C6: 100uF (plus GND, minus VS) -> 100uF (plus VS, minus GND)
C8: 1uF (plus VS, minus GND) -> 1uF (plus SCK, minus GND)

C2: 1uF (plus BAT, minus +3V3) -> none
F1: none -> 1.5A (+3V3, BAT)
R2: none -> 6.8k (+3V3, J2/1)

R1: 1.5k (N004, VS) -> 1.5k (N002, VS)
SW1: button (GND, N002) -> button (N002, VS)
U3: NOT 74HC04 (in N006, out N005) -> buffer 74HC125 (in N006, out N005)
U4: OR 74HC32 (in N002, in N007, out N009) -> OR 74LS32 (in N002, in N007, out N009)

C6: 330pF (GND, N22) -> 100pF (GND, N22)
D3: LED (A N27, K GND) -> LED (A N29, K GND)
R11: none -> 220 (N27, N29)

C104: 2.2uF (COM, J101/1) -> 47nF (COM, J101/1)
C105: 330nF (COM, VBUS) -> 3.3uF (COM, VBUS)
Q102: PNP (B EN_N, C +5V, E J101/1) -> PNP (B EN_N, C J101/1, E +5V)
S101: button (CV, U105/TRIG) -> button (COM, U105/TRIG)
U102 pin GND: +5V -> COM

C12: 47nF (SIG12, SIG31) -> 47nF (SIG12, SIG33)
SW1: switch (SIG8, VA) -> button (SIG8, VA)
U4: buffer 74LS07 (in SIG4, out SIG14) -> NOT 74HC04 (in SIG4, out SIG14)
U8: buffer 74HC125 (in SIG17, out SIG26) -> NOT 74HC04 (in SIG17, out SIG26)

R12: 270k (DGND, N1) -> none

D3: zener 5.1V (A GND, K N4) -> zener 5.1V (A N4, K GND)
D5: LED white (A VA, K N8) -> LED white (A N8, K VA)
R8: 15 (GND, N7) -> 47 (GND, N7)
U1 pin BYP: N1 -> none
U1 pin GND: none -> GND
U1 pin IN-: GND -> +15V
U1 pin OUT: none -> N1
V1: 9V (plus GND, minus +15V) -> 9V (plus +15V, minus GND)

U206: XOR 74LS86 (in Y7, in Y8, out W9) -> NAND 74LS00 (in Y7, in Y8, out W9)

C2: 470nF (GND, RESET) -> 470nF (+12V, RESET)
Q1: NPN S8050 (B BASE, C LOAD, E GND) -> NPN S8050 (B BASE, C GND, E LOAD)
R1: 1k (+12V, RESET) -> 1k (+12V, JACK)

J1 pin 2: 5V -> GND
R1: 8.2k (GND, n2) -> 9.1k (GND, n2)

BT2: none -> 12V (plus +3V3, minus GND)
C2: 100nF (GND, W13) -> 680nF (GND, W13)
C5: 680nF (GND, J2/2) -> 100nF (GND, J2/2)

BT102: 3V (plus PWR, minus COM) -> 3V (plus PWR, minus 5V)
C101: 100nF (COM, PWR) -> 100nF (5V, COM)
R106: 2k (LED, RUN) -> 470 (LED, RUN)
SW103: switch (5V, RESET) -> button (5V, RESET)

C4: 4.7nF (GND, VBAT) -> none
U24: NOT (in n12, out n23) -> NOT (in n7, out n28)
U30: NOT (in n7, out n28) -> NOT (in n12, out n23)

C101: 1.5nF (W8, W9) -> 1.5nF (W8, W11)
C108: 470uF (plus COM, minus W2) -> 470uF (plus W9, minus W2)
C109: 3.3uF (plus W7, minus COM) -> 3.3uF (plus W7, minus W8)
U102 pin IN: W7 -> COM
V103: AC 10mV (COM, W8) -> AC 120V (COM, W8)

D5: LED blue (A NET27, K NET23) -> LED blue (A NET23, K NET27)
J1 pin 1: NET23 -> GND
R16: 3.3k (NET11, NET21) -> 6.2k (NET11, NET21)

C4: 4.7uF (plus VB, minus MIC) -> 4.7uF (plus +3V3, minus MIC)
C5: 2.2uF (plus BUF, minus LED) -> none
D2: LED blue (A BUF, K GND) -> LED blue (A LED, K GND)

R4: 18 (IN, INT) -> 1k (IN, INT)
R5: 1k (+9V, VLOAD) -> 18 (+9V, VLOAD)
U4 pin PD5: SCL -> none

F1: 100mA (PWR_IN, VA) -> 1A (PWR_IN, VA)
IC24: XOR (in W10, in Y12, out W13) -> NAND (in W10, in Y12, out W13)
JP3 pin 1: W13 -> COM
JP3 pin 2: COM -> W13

= = = = =

◆ **What is being asked**:
Each line in the data that holds the string "blue" should be found and copied.

◆ **Task result**:
D5: LED blue (A NET27, K NET23) -> LED blue (A NET23, K NET27)
D2: LED blue (A BUF, K GND) -> LED blue (A LED, K GND)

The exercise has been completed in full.